(Aim of the task) Only one span is wanted from the lines below: from the one with "Y1: 6MHz (VCC, XI) -> 6MHz (XI, XO)" up to and including the one with "U8: NAND 74HC132". Copy it exactly, without images.

(Raw data)

■ ■ ■

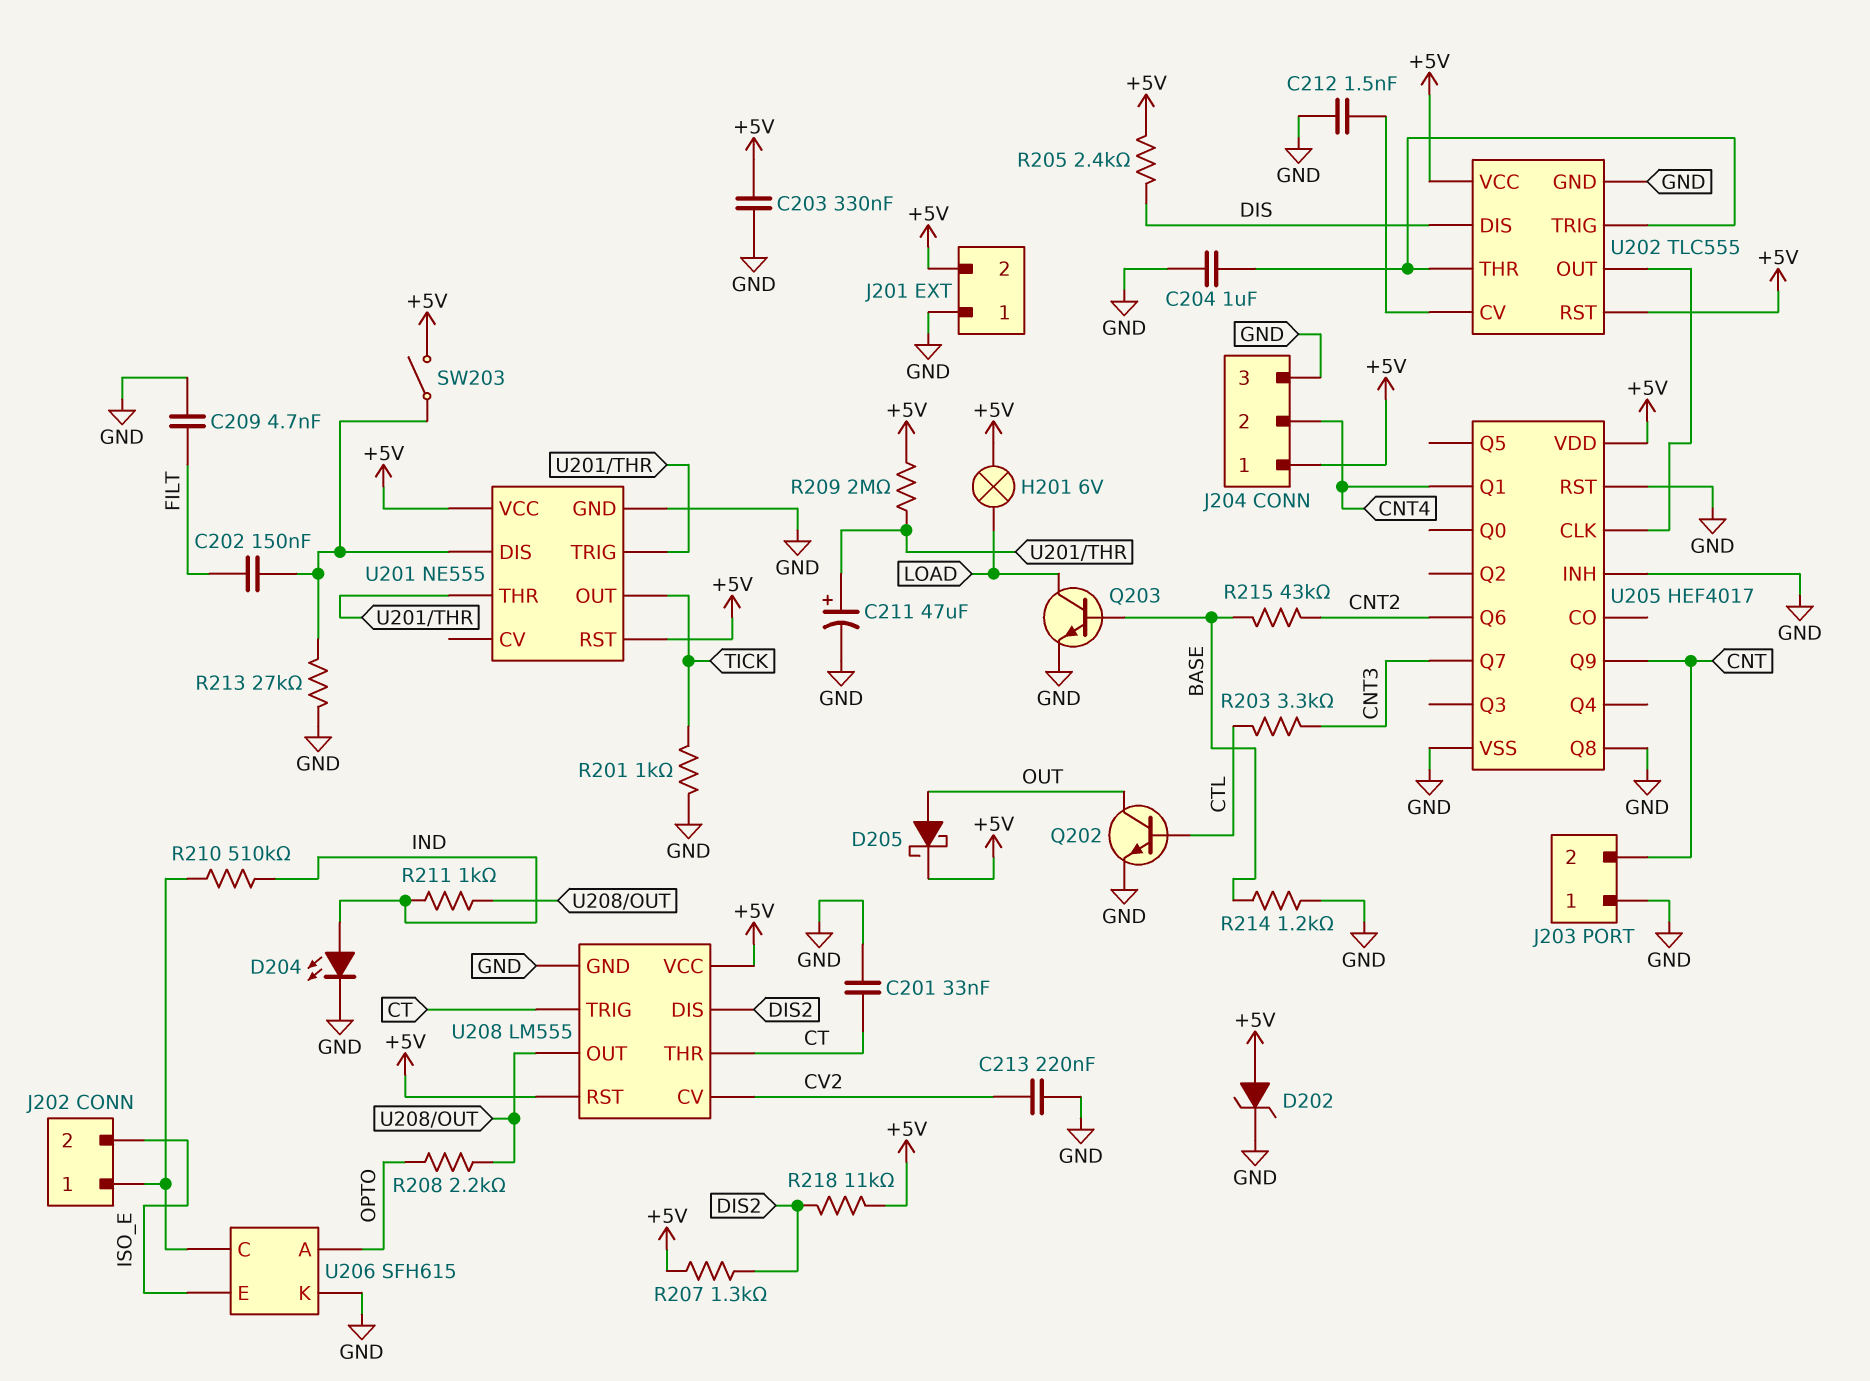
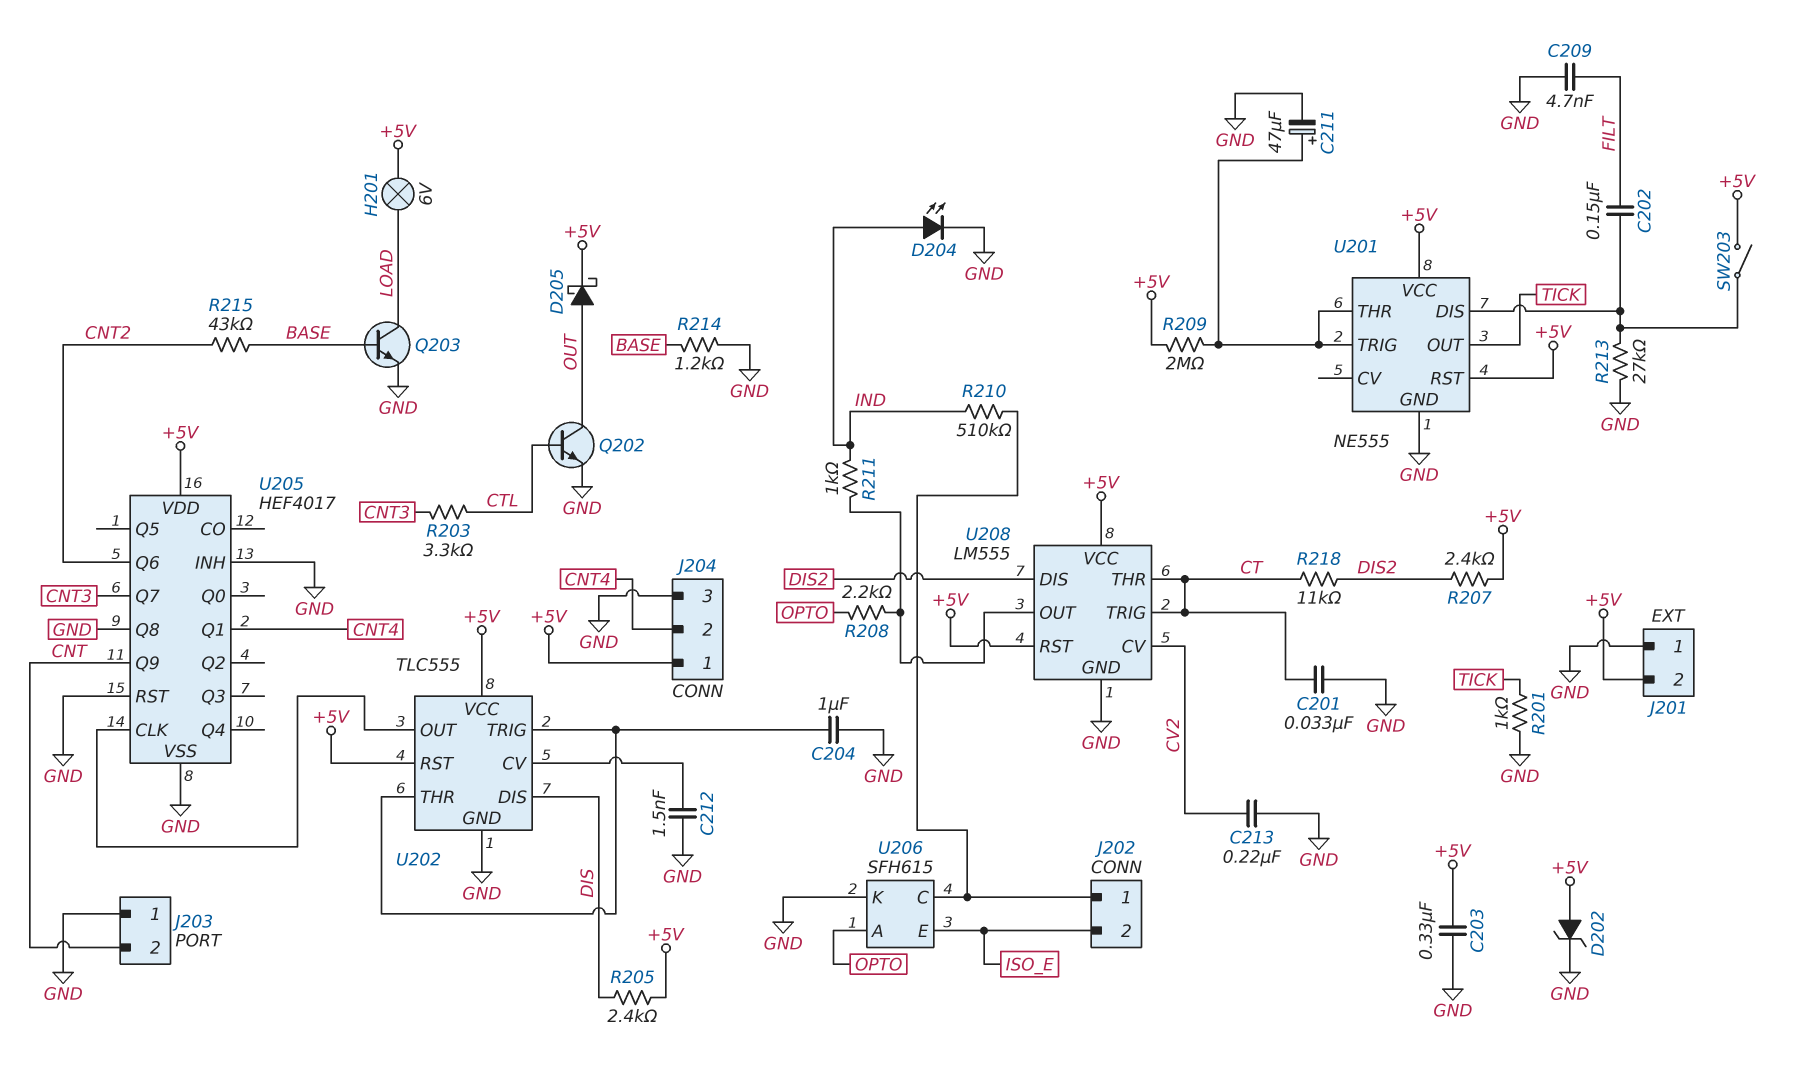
R207: 1.3k (+5V, DIS2) -> 2.4k (+5V, DIS2)
R218: 11k (+5V, DIS2) -> 11k (CT, DIS2)

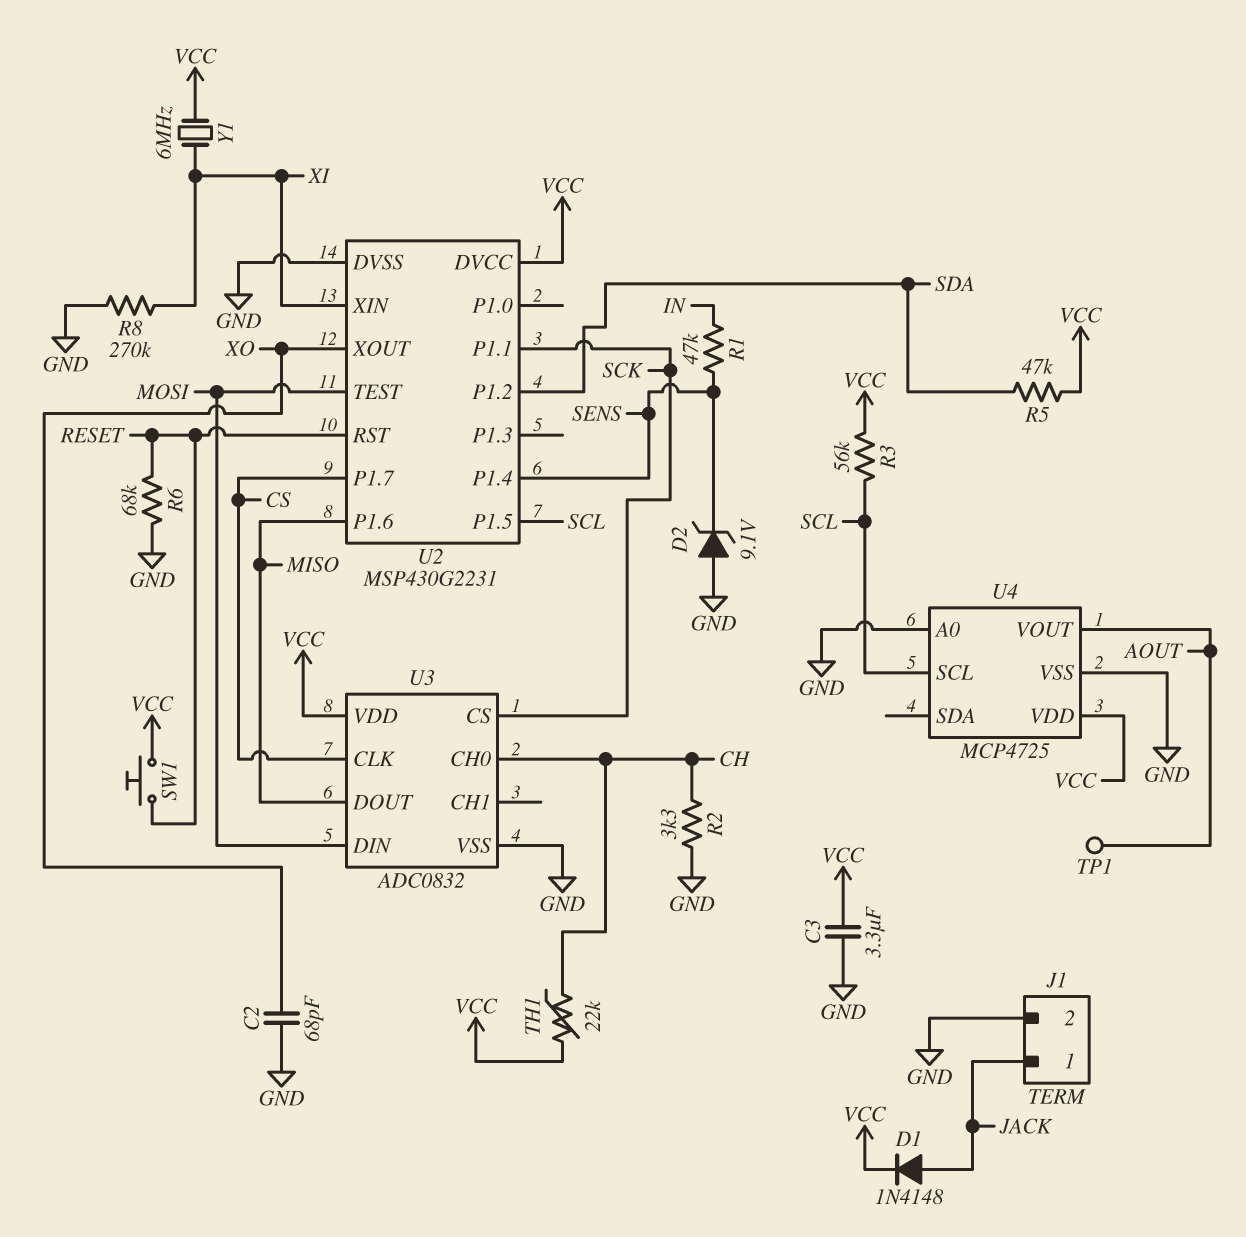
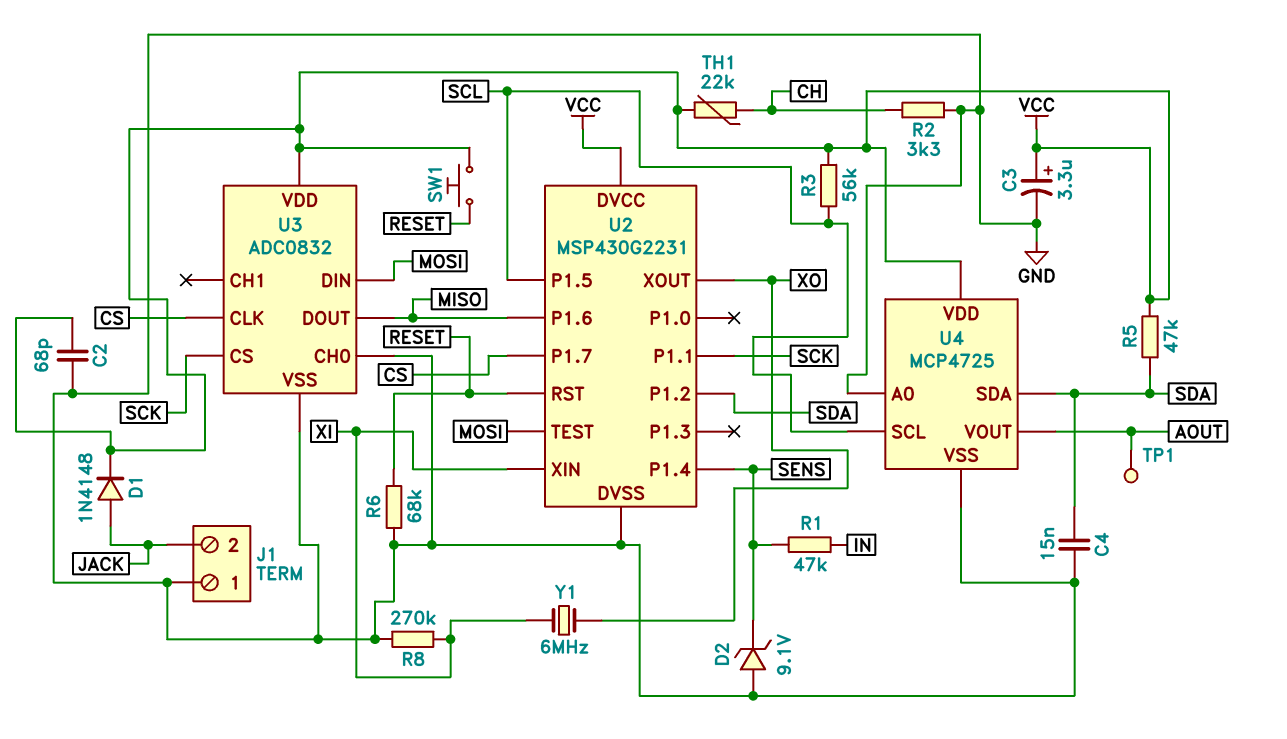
C2: 68pF (GND, XO) -> 68pF (GND, VCC)
C3: 3.3uF (GND, VCC) -> 3.3uF (plus VCC, minus GND)
C4: none -> 15nF (GND, SDA)
J1 pin 1: JACK -> GND
J1 pin 2: GND -> JACK
U3 pin CH0: CH -> GND
U4 pin SDA: none -> SDA
Y1: 6MHz (VCC, XI) -> 6MHz (XI, XO)

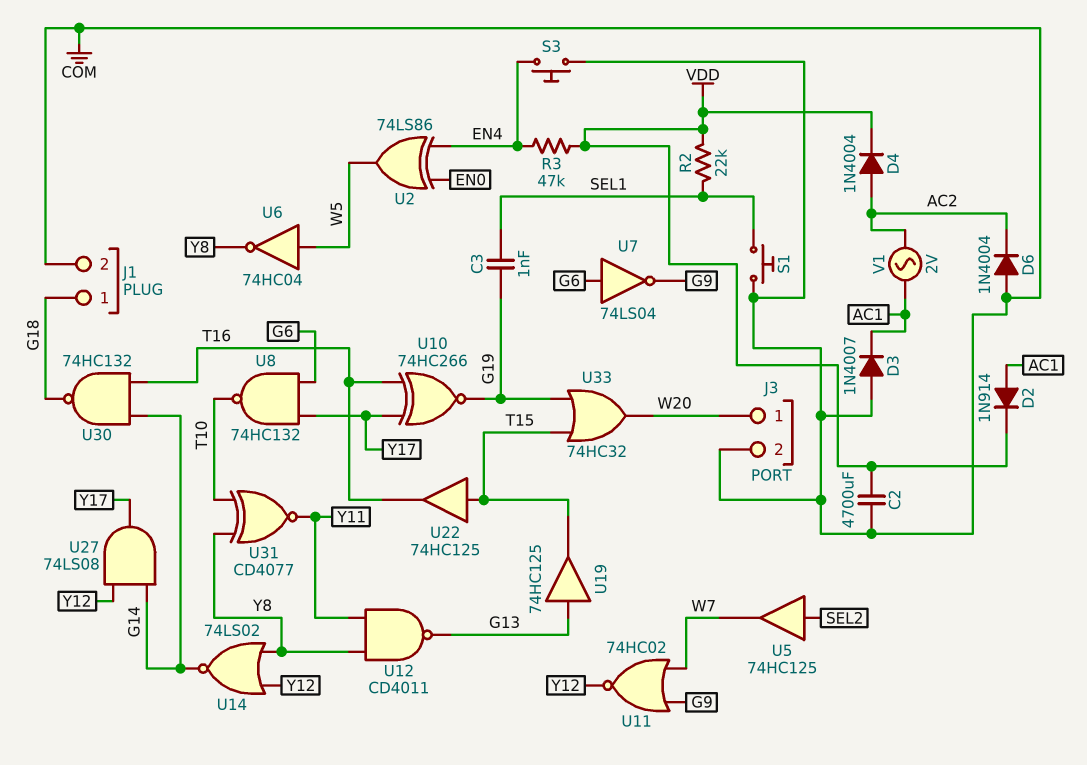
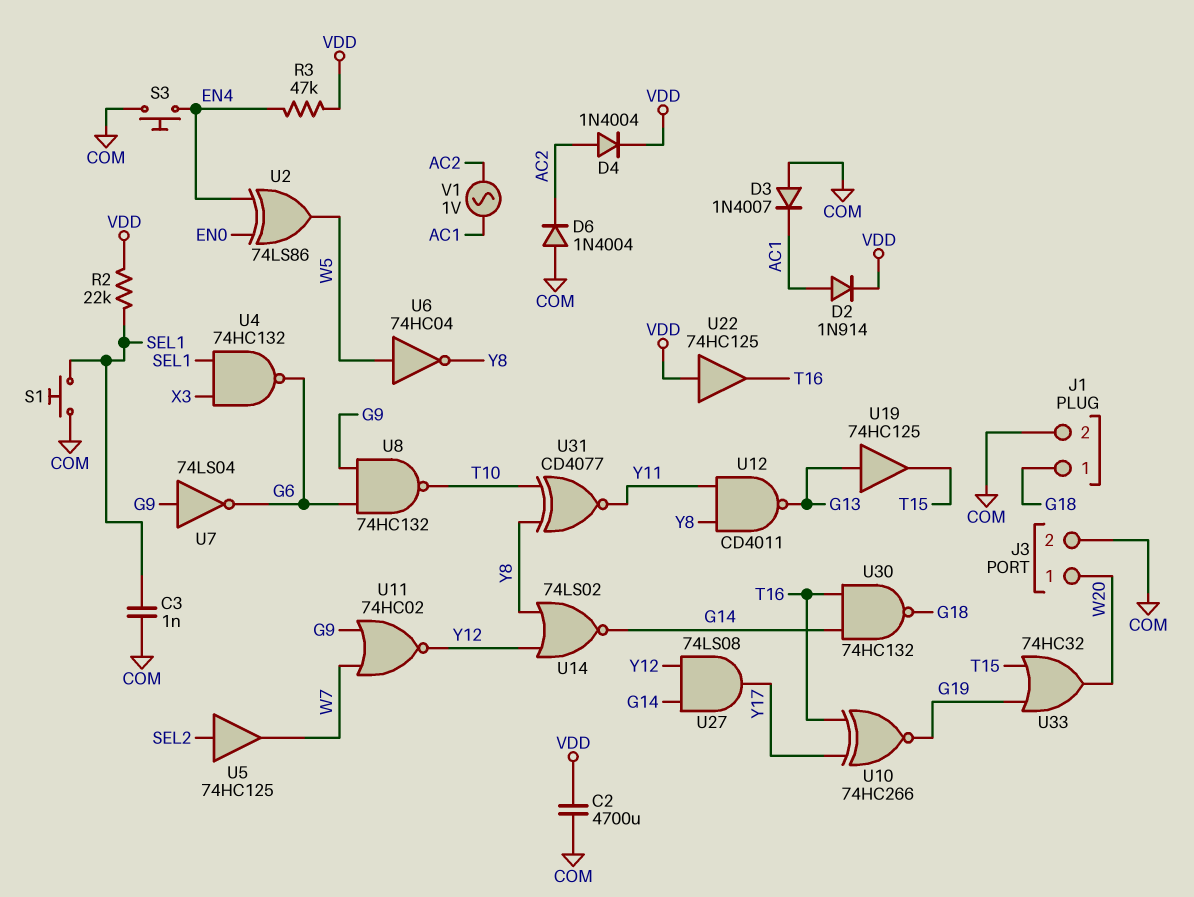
C3: 1nF (G19, SEL1) -> 1nF (COM, SEL1)
U4: none -> NAND 74HC132 (in SEL1, in X3, out G6)
U7: NOT 74LS04 (in G6, out G9) -> NOT 74LS04 (in G9, out G6)
U8: NAND 74HC132 (in G6, in Y17, out T10) -> NAND 74HC132 (in G6, in G9, out T10)
U22: buffer 74HC125 (in T15, out T16) -> buffer 74HC125 (in VDD, out T16)
V1: AC 2V (AC1, AC2) -> AC 1V (AC1, AC2)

■ ■ ■

(Task output)
Y1: 6MHz (VCC, XI) -> 6MHz (XI, XO)

C3: 1nF (G19, SEL1) -> 1nF (COM, SEL1)
U4: none -> NAND 74HC132 (in SEL1, in X3, out G6)
U7: NOT 74LS04 (in G6, out G9) -> NOT 74LS04 (in G9, out G6)
U8: NAND 74HC132 (in G6, in Y17, out T10) -> NAND 74HC132 (in G6, in G9, out T10)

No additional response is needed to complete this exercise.